----- Material provided -----

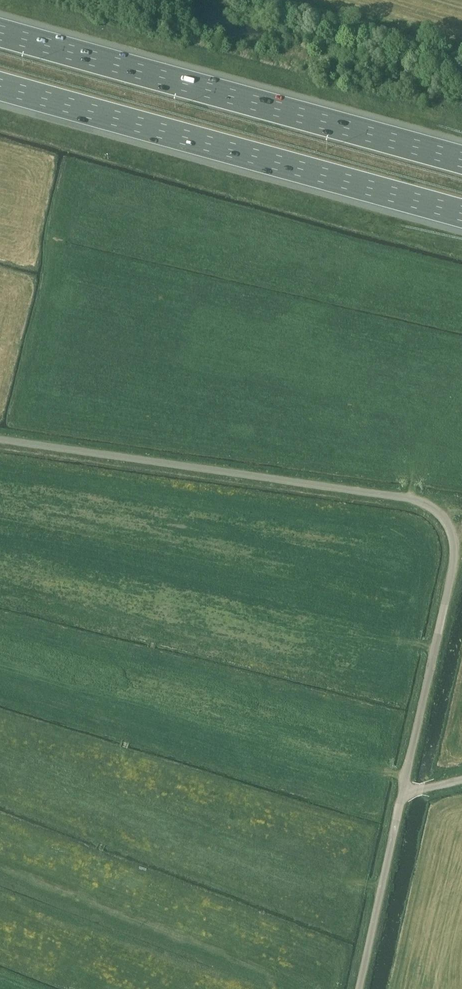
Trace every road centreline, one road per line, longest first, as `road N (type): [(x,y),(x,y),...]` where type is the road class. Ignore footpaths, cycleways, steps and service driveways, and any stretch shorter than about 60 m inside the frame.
road 1 (unclassified): [(403,792),(456,550),(433,505),(399,494),(0,436)]
road 2 (motorway): [(461,161),(0,32)]
road 3 (motorway): [(0,86),(461,214)]
road 4 (unclassified): [(359,988),(403,792)]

-----

- **Assignment**:
No picture belongs in the copy; return the rest of the listing exactly.

- **Response to this task**:
Trace every road centreline, one road per line, longest first, as `road N (type): [(x,y),(x,y),...]` where type is the road class. Ignore footpaths, cycleways, steps and service driveways, and any stretch shorter than about 60 m inside the frame.
road 1 (unclassified): [(403,792),(456,550),(433,505),(399,494),(0,436)]
road 2 (motorway): [(461,161),(0,32)]
road 3 (motorway): [(0,86),(461,214)]
road 4 (unclassified): [(359,988),(403,792)]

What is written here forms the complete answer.